**The problem:**
Present the records below as a numbered list with one entry per line. Omit the blank lines and the pictures.

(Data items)
=== Section Start ===

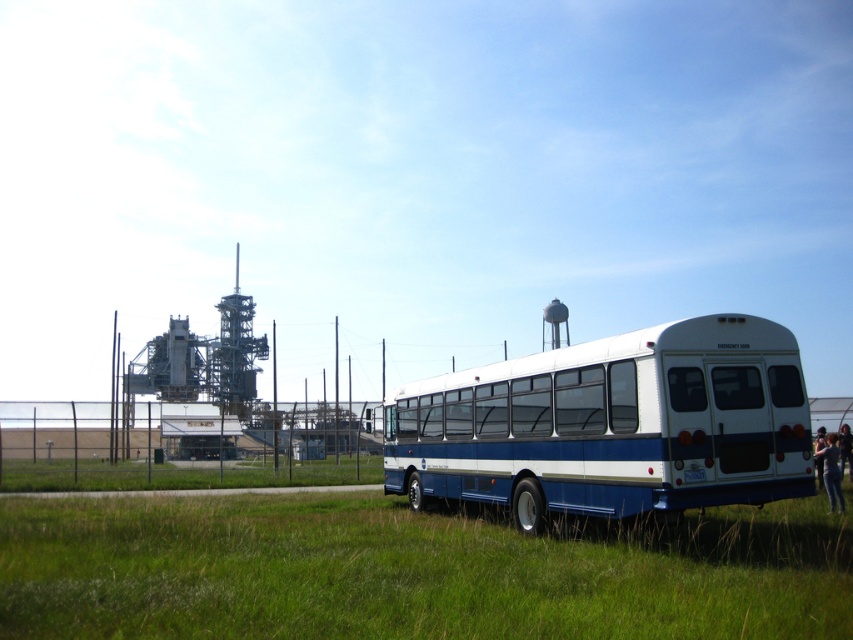
You are standing at the point marked by the coordinates point (413, 572). Based on the scene description, what is the terrain like at your current location?

The point (413, 572) indicates green grass at lower center, so the terrain at your current location is green grass.

You are standing in the middle of the green grass at lower center and want to reach the white matte bus at right. Which direction should you walk to get there?

You should walk to the right because the green grass at lower center is positioned on the left side of the white matte bus at right, meaning the bus is to your right.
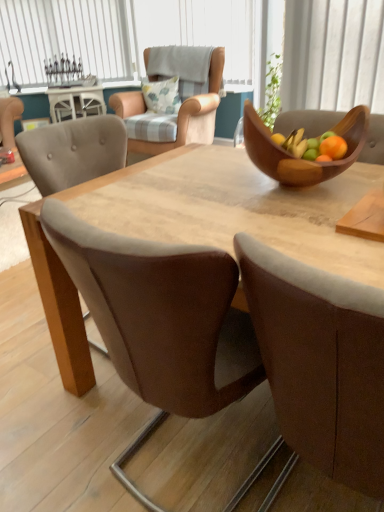
Find the location of a particular element. free region on the left part of wooden bowl at center is located at coordinates (206, 193).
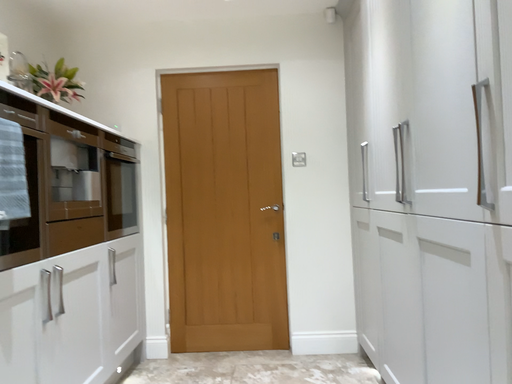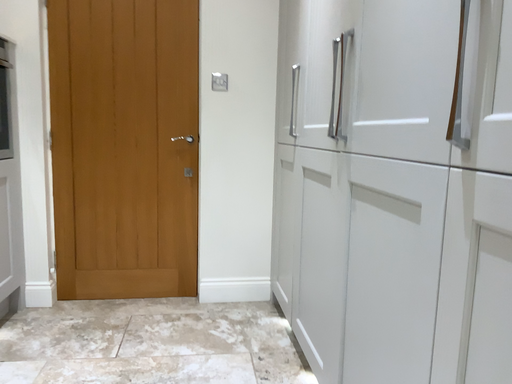
Question: Which way did the camera rotate in the video?

Choices:
 (A) rotated upward
 (B) rotated downward

Answer: (B)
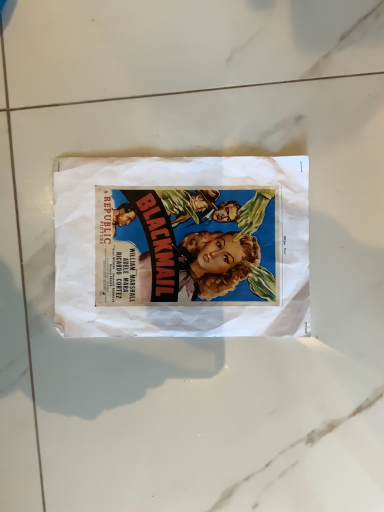
At what (x,y) coordinates should I click in order to perform the action: click on matte paper poster at center. Please return your answer as a coordinate pair (x, y). The width and height of the screenshot is (384, 512). Looking at the image, I should click on (174, 307).

The image size is (384, 512). What do you see at coordinates (174, 307) in the screenshot? I see `matte paper poster at center` at bounding box center [174, 307].

In order to face matte paper poster at center, should I rotate leftwards or rightwards?

Rotate right and turn 1.591 degrees.

This screenshot has width=384, height=512. In order to click on matte paper poster at center in this screenshot , I will do `click(174, 307)`.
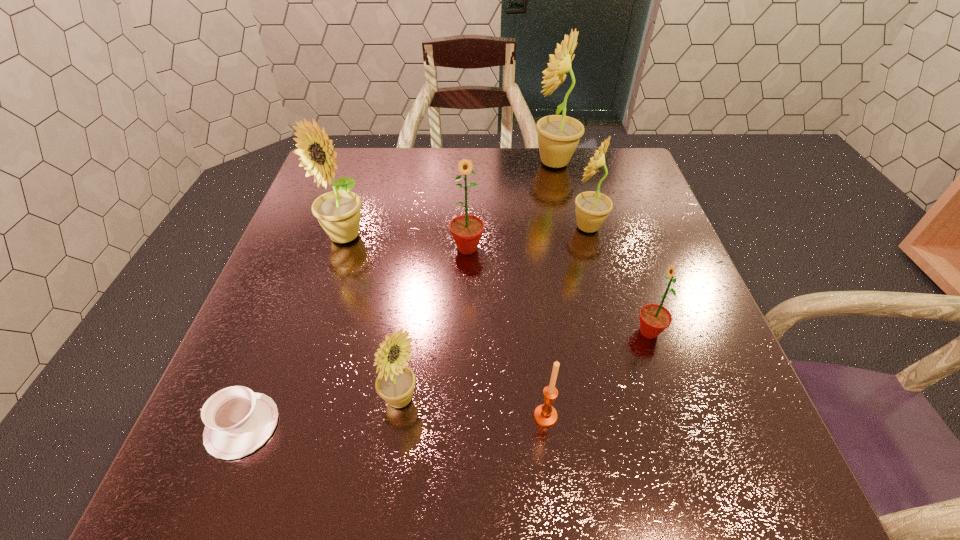
Identify the location of the third closest yellow sunflower relative to the shortest object. The height and width of the screenshot is (540, 960). (592, 208).

Locate an element on the screen. free region that satisfies the following two spatial constraints: 1. on the face of the farther green sunflower; 2. on the handle side of the teacup is located at coordinates pyautogui.click(x=462, y=426).

Find the location of `vacant space that satisfies the following two spatial constraints: 1. on the face of the second tallest object; 2. on the handle side of the teacup`. vacant space that satisfies the following two spatial constraints: 1. on the face of the second tallest object; 2. on the handle side of the teacup is located at coordinates (283, 426).

Identify the location of free space that satisfies the following two spatial constraints: 1. on the face of the candle_holder; 2. on the right side of the fourth object from left to right. (463, 416).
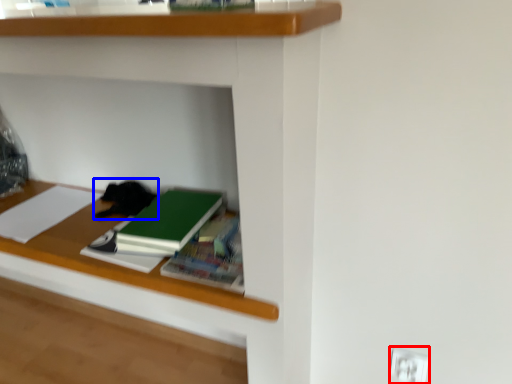
Question: Which object is closer to the camera taking this photo, electric outlet (highlighted by a red box) or cat (highlighted by a blue box)?

Choices:
 (A) electric outlet
 (B) cat

Answer: (A)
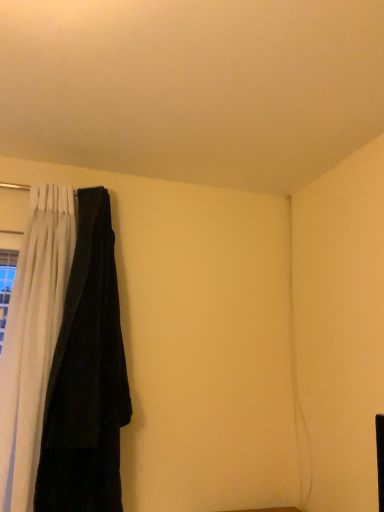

=== Section End ===

**Response box:**
1. You are standing at the point marked by the coordinates point (413, 572). Based on the scene description, what is the terrain like at your current location?
2. The point (413, 572) indicates green grass at lower center, so the terrain at your current location is green grass.
3. You are standing in the middle of the green grass at lower center and want to reach the white matte bus at right. Which direction should you walk to get there?
4. You should walk to the right because the green grass at lower center is positioned on the left side of the white matte bus at right, meaning the bus is to your right.
5. Find the location of a particular element. free region on the left part of wooden bowl at center is located at coordinates (206, 193).
6. Question: Which way did the camera rotate in the video?
7. Choices:
8.  (A) rotated upward
9.  (B) rotated downward
10. Answer: (B)
11. At what (x,y) coordinates should I click in order to perform the action: click on matte paper poster at center. Please return your answer as a coordinate pair (x, y). The width and height of the screenshot is (384, 512). Looking at the image, I should click on (174, 307).
12. The image size is (384, 512). What do you see at coordinates (174, 307) in the screenshot? I see `matte paper poster at center` at bounding box center [174, 307].
13. In order to face matte paper poster at center, should I rotate leftwards or rightwards?
14. Rotate right and turn 1.591 degrees.
15. This screenshot has width=384, height=512. In order to click on matte paper poster at center in this screenshot , I will do `click(174, 307)`.
16. Identify the location of the third closest yellow sunflower relative to the shortest object. The height and width of the screenshot is (540, 960). (592, 208).
17. Locate an element on the screen. free region that satisfies the following two spatial constraints: 1. on the face of the farther green sunflower; 2. on the handle side of the teacup is located at coordinates pyautogui.click(x=462, y=426).
18. Find the location of `vacant space that satisfies the following two spatial constraints: 1. on the face of the second tallest object; 2. on the handle side of the teacup`. vacant space that satisfies the following two spatial constraints: 1. on the face of the second tallest object; 2. on the handle side of the teacup is located at coordinates (283, 426).
19. Identify the location of free space that satisfies the following two spatial constraints: 1. on the face of the candle_holder; 2. on the right side of the fourth object from left to right. (463, 416).
20. Question: Which object is closer to the camera taking this photo, electric outlet (highlighted by a red box) or cat (highlighted by a blue box)?
21. Choices:
22.  (A) electric outlet
23.  (B) cat
24. Answer: (A)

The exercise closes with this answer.